## About this task
Could the data below be copied out in full, word for word?

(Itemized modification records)

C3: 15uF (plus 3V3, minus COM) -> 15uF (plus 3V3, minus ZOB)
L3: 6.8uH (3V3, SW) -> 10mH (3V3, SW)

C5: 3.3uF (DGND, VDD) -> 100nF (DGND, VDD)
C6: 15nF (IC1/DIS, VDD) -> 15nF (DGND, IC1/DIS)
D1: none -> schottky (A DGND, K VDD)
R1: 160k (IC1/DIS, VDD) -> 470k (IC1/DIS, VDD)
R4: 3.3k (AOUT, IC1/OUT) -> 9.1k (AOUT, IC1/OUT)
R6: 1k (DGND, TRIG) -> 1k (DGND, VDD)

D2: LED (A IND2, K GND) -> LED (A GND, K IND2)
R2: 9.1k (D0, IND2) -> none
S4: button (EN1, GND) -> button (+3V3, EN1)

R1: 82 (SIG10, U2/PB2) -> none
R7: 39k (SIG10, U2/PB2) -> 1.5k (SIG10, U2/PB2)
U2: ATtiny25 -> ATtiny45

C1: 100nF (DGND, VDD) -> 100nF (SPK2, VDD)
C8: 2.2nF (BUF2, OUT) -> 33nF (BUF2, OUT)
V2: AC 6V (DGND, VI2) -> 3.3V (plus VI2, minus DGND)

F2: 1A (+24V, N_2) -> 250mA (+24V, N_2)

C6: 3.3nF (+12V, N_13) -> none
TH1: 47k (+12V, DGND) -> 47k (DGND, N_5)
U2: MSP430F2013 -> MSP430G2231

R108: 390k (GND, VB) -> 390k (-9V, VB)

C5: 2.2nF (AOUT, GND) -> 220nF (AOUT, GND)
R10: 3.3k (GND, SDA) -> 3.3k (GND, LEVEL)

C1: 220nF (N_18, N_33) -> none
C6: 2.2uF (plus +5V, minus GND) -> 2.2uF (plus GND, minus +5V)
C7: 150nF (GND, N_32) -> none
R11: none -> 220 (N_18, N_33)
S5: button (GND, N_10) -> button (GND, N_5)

## Result for this task
C3: 15uF (plus 3V3, minus COM) -> 15uF (plus 3V3, minus ZOB)
L3: 6.8uH (3V3, SW) -> 10mH (3V3, SW)

C5: 3.3uF (DGND, VDD) -> 100nF (DGND, VDD)
C6: 15nF (IC1/DIS, VDD) -> 15nF (DGND, IC1/DIS)
D1: none -> schottky (A DGND, K VDD)
R1: 160k (IC1/DIS, VDD) -> 470k (IC1/DIS, VDD)
R4: 3.3k (AOUT, IC1/OUT) -> 9.1k (AOUT, IC1/OUT)
R6: 1k (DGND, TRIG) -> 1k (DGND, VDD)

D2: LED (A IND2, K GND) -> LED (A GND, K IND2)
R2: 9.1k (D0, IND2) -> none
S4: button (EN1, GND) -> button (+3V3, EN1)

R1: 82 (SIG10, U2/PB2) -> none
R7: 39k (SIG10, U2/PB2) -> 1.5k (SIG10, U2/PB2)
U2: ATtiny25 -> ATtiny45

C1: 100nF (DGND, VDD) -> 100nF (SPK2, VDD)
C8: 2.2nF (BUF2, OUT) -> 33nF (BUF2, OUT)
V2: AC 6V (DGND, VI2) -> 3.3V (plus VI2, minus DGND)

F2: 1A (+24V, N_2) -> 250mA (+24V, N_2)

C6: 3.3nF (+12V, N_13) -> none
TH1: 47k (+12V, DGND) -> 47k (DGND, N_5)
U2: MSP430F2013 -> MSP430G2231

R108: 390k (GND, VB) -> 390k (-9V, VB)

C5: 2.2nF (AOUT, GND) -> 220nF (AOUT, GND)
R10: 3.3k (GND, SDA) -> 3.3k (GND, LEVEL)

C1: 220nF (N_18, N_33) -> none
C6: 2.2uF (plus +5V, minus GND) -> 2.2uF (plus GND, minus +5V)
C7: 150nF (GND, N_32) -> none
R11: none -> 220 (N_18, N_33)
S5: button (GND, N_10) -> button (GND, N_5)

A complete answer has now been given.